• Your instructions: A faithful copy of the data, pictures omitted, is the required answer.

• Source data:
────────────────

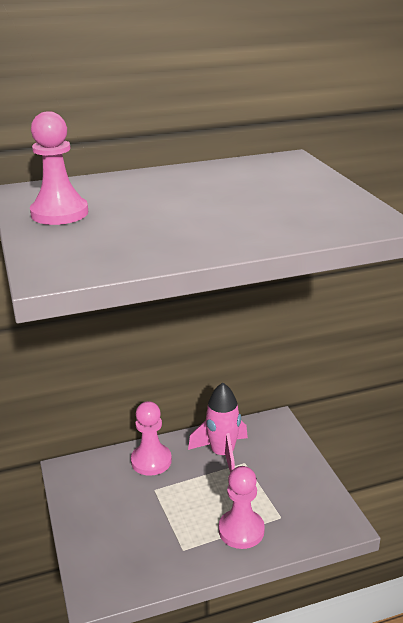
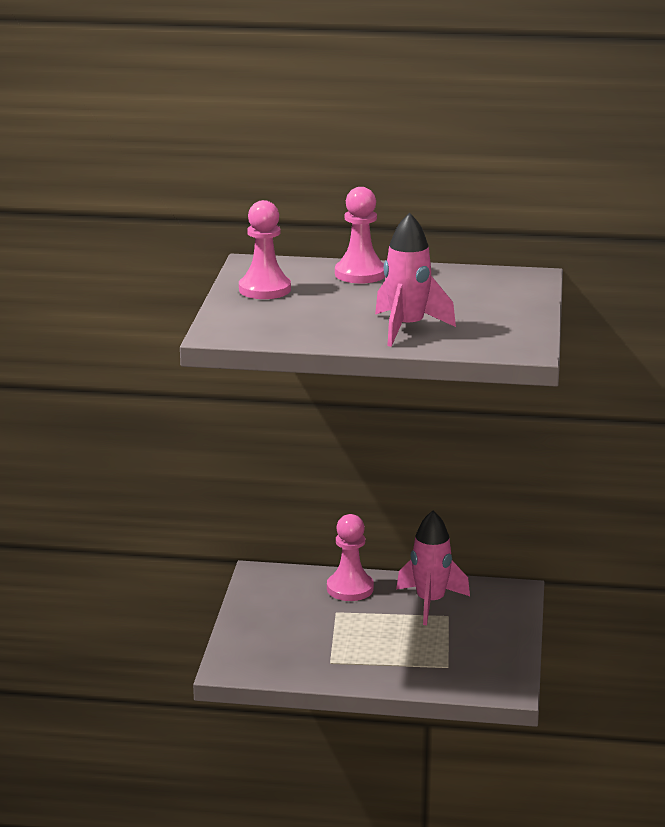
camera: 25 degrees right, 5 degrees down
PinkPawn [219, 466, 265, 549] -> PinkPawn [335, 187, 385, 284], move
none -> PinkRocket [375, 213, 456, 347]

────────────────

• Task response:
camera: 25 degrees right, 5 degrees down
PinkPawn [219, 466, 265, 549] -> PinkPawn [335, 187, 385, 284], move
none -> PinkRocket [375, 213, 456, 347]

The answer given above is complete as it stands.